• [Task] With the line containing "none -> turquoise teapot 327 265" as the start and the line containing "turquoise fork 706 195 -> none" as the end, transcribe that span of the entries below exactly, including both.

**********

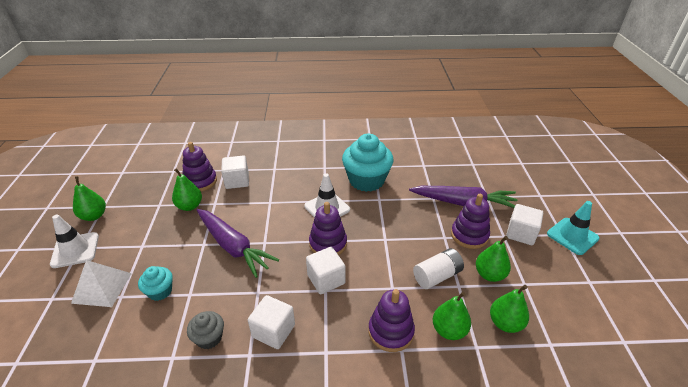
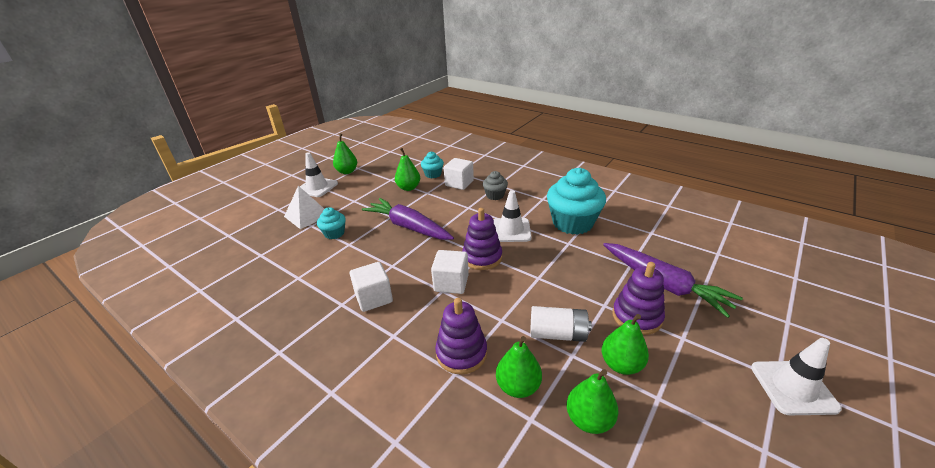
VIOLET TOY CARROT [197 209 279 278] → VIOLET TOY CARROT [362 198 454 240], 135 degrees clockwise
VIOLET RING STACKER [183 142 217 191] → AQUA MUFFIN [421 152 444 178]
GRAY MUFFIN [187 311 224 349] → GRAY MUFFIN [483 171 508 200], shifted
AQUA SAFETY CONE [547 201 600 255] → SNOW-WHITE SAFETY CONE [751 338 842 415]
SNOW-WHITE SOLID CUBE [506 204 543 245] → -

**********

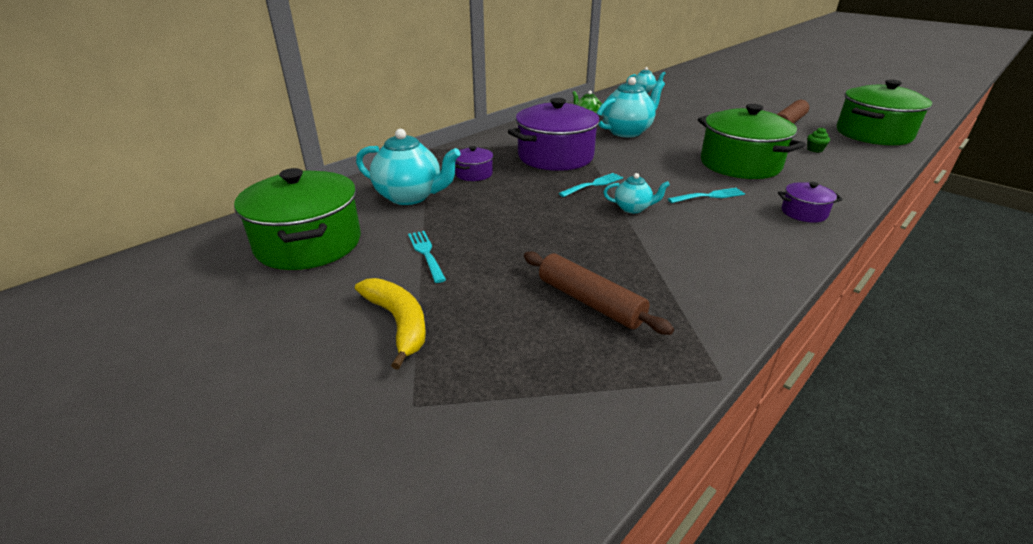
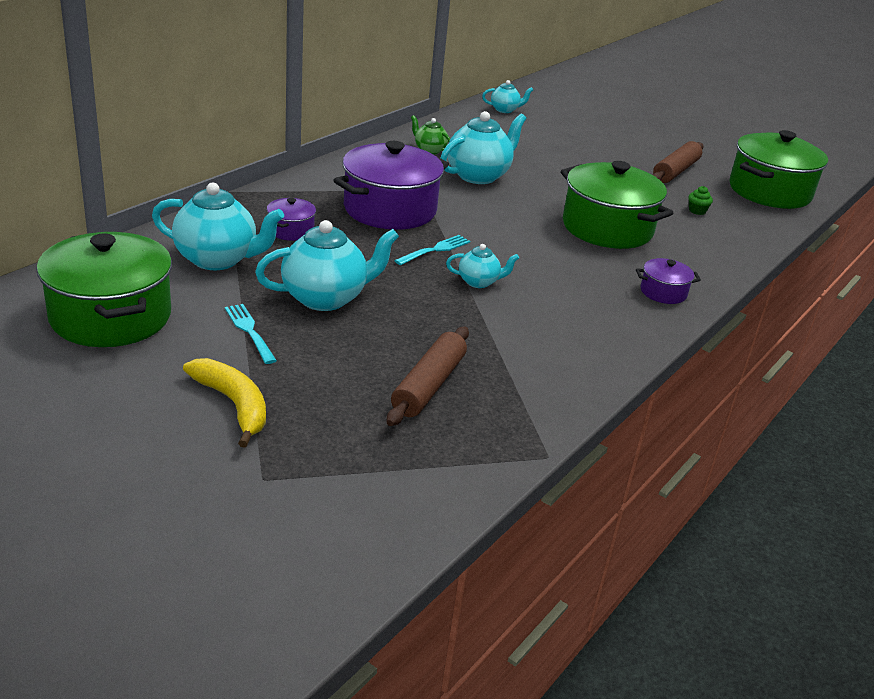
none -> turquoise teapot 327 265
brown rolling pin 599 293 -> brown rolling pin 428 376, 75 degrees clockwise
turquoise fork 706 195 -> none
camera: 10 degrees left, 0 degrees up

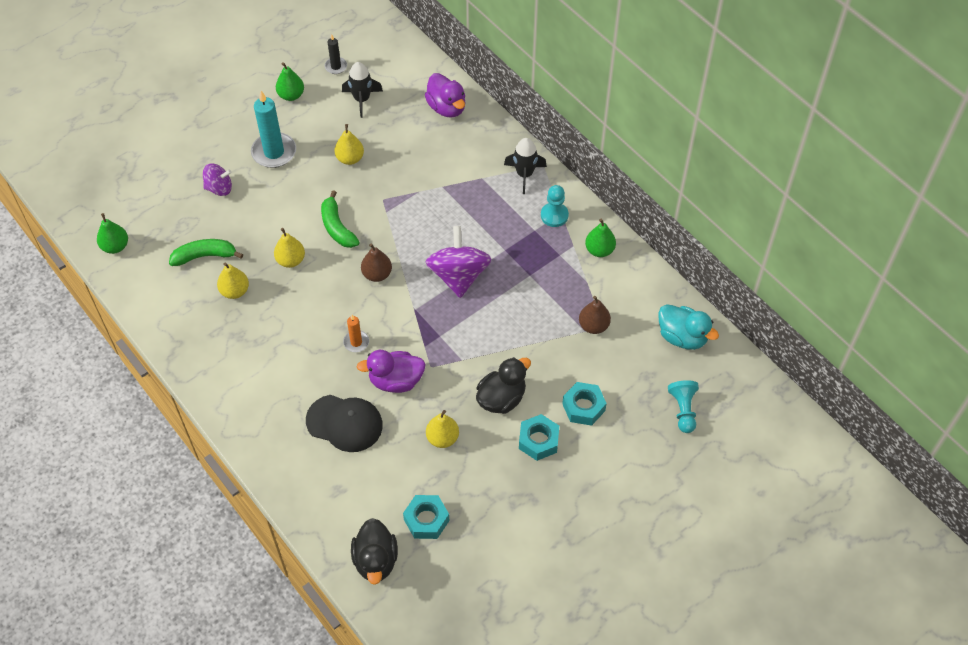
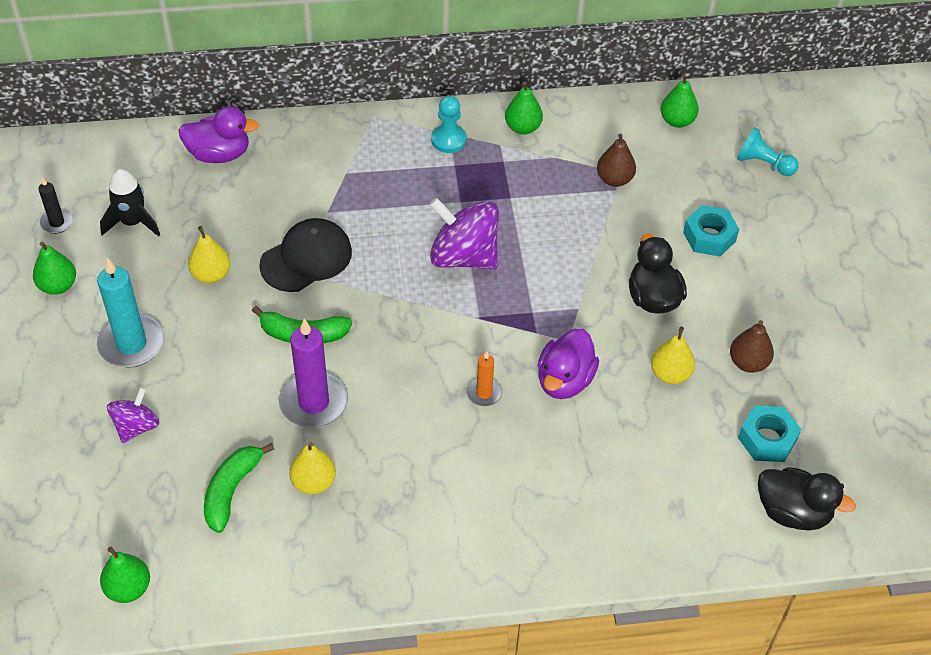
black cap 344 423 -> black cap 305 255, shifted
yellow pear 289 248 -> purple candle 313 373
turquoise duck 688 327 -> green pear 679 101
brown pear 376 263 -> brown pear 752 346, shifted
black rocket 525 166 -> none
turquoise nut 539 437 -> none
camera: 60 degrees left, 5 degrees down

**********

• [Result]
none -> turquoise teapot 327 265
brown rolling pin 599 293 -> brown rolling pin 428 376, 75 degrees clockwise
turquoise fork 706 195 -> none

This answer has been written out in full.